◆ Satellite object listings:
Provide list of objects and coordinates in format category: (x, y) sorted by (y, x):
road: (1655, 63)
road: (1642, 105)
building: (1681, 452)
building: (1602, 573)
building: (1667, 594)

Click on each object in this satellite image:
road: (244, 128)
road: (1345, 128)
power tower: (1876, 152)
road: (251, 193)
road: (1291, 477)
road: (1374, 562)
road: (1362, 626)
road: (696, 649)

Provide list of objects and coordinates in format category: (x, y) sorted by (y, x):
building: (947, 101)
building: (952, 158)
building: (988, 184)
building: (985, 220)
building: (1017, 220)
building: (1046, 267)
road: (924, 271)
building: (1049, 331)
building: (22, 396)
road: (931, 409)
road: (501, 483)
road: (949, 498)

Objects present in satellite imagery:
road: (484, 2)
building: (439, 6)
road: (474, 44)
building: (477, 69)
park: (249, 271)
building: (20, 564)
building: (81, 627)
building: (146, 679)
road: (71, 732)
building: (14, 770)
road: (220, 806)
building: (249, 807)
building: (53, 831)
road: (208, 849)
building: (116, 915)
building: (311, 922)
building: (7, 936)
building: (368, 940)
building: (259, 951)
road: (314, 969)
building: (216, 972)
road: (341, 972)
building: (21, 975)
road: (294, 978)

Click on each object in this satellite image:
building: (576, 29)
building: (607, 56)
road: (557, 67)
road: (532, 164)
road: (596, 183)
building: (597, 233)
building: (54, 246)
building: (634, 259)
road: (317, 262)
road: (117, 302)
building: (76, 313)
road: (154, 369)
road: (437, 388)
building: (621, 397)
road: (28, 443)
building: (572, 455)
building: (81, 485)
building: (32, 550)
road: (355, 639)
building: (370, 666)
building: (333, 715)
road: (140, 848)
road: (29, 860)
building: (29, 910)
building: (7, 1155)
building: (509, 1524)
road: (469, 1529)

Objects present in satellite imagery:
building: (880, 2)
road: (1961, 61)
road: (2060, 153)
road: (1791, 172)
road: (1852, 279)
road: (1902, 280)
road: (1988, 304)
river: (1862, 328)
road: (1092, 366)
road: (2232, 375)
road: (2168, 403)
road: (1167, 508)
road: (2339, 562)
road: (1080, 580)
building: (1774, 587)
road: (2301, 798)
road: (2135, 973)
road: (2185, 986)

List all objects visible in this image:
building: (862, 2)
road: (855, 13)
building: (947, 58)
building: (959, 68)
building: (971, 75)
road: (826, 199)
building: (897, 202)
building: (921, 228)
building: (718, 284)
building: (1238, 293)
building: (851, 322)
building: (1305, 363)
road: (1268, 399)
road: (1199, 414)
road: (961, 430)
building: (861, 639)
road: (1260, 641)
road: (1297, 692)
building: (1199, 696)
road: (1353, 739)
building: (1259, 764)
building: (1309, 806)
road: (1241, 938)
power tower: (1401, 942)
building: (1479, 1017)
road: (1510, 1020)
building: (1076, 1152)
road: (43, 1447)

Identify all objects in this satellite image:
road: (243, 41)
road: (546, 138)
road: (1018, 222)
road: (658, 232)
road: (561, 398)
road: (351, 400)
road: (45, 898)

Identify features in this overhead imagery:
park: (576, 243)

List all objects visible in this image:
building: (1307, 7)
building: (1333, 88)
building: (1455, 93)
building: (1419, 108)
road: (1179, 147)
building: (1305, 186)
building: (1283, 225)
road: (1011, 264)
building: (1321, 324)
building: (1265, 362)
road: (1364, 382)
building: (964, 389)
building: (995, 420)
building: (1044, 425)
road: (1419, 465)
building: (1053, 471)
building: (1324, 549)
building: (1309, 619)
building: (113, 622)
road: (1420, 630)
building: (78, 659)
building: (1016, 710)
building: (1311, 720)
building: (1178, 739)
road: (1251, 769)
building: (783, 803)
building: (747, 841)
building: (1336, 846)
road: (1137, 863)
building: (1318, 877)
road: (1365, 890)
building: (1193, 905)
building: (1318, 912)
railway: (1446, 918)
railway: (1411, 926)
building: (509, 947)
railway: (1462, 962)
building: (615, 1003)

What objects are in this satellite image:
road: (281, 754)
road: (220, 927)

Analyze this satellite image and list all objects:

◆ WRITTEN TASK: The data must be retyped in full, exactly as it reads.

◆ TASK RESPONSE:
Provide list of objects and coordinates in format category: (x, y) sorted by (y, x):
road: (1655, 63)
road: (1642, 105)
building: (1681, 452)
building: (1602, 573)
building: (1667, 594)

Click on each object in this satellite image:
road: (244, 128)
road: (1345, 128)
power tower: (1876, 152)
road: (251, 193)
road: (1291, 477)
road: (1374, 562)
road: (1362, 626)
road: (696, 649)

Provide list of objects and coordinates in format category: (x, y) sorted by (y, x):
building: (947, 101)
building: (952, 158)
building: (988, 184)
building: (985, 220)
building: (1017, 220)
building: (1046, 267)
road: (924, 271)
building: (1049, 331)
building: (22, 396)
road: (931, 409)
road: (501, 483)
road: (949, 498)

Objects present in satellite imagery:
road: (484, 2)
building: (439, 6)
road: (474, 44)
building: (477, 69)
park: (249, 271)
building: (20, 564)
building: (81, 627)
building: (146, 679)
road: (71, 732)
building: (14, 770)
road: (220, 806)
building: (249, 807)
building: (53, 831)
road: (208, 849)
building: (116, 915)
building: (311, 922)
building: (7, 936)
building: (368, 940)
building: (259, 951)
road: (314, 969)
building: (216, 972)
road: (341, 972)
building: (21, 975)
road: (294, 978)

Click on each object in this satellite image:
building: (576, 29)
building: (607, 56)
road: (557, 67)
road: (532, 164)
road: (596, 183)
building: (597, 233)
building: (54, 246)
building: (634, 259)
road: (317, 262)
road: (117, 302)
building: (76, 313)
road: (154, 369)
road: (437, 388)
building: (621, 397)
road: (28, 443)
building: (572, 455)
building: (81, 485)
building: (32, 550)
road: (355, 639)
building: (370, 666)
building: (333, 715)
road: (140, 848)
road: (29, 860)
building: (29, 910)
building: (7, 1155)
building: (509, 1524)
road: (469, 1529)

Objects present in satellite imagery:
building: (880, 2)
road: (1961, 61)
road: (2060, 153)
road: (1791, 172)
road: (1852, 279)
road: (1902, 280)
road: (1988, 304)
river: (1862, 328)
road: (1092, 366)
road: (2232, 375)
road: (2168, 403)
road: (1167, 508)
road: (2339, 562)
road: (1080, 580)
building: (1774, 587)
road: (2301, 798)
road: (2135, 973)
road: (2185, 986)

List all objects visible in this image:
building: (862, 2)
road: (855, 13)
building: (947, 58)
building: (959, 68)
building: (971, 75)
road: (826, 199)
building: (897, 202)
building: (921, 228)
building: (718, 284)
building: (1238, 293)
building: (851, 322)
building: (1305, 363)
road: (1268, 399)
road: (1199, 414)
road: (961, 430)
building: (861, 639)
road: (1260, 641)
road: (1297, 692)
building: (1199, 696)
road: (1353, 739)
building: (1259, 764)
building: (1309, 806)
road: (1241, 938)
power tower: (1401, 942)
building: (1479, 1017)
road: (1510, 1020)
building: (1076, 1152)
road: (43, 1447)

Identify all objects in this satellite image:
road: (243, 41)
road: (546, 138)
road: (1018, 222)
road: (658, 232)
road: (561, 398)
road: (351, 400)
road: (45, 898)

Identify features in this overhead imagery:
park: (576, 243)

List all objects visible in this image:
building: (1307, 7)
building: (1333, 88)
building: (1455, 93)
building: (1419, 108)
road: (1179, 147)
building: (1305, 186)
building: (1283, 225)
road: (1011, 264)
building: (1321, 324)
building: (1265, 362)
road: (1364, 382)
building: (964, 389)
building: (995, 420)
building: (1044, 425)
road: (1419, 465)
building: (1053, 471)
building: (1324, 549)
building: (1309, 619)
building: (113, 622)
road: (1420, 630)
building: (78, 659)
building: (1016, 710)
building: (1311, 720)
building: (1178, 739)
road: (1251, 769)
building: (783, 803)
building: (747, 841)
building: (1336, 846)
road: (1137, 863)
building: (1318, 877)
road: (1365, 890)
building: (1193, 905)
building: (1318, 912)
railway: (1446, 918)
railway: (1411, 926)
building: (509, 947)
railway: (1462, 962)
building: (615, 1003)

What objects are in this satellite image:
road: (281, 754)
road: (220, 927)

Analyze this satellite image and list all objects:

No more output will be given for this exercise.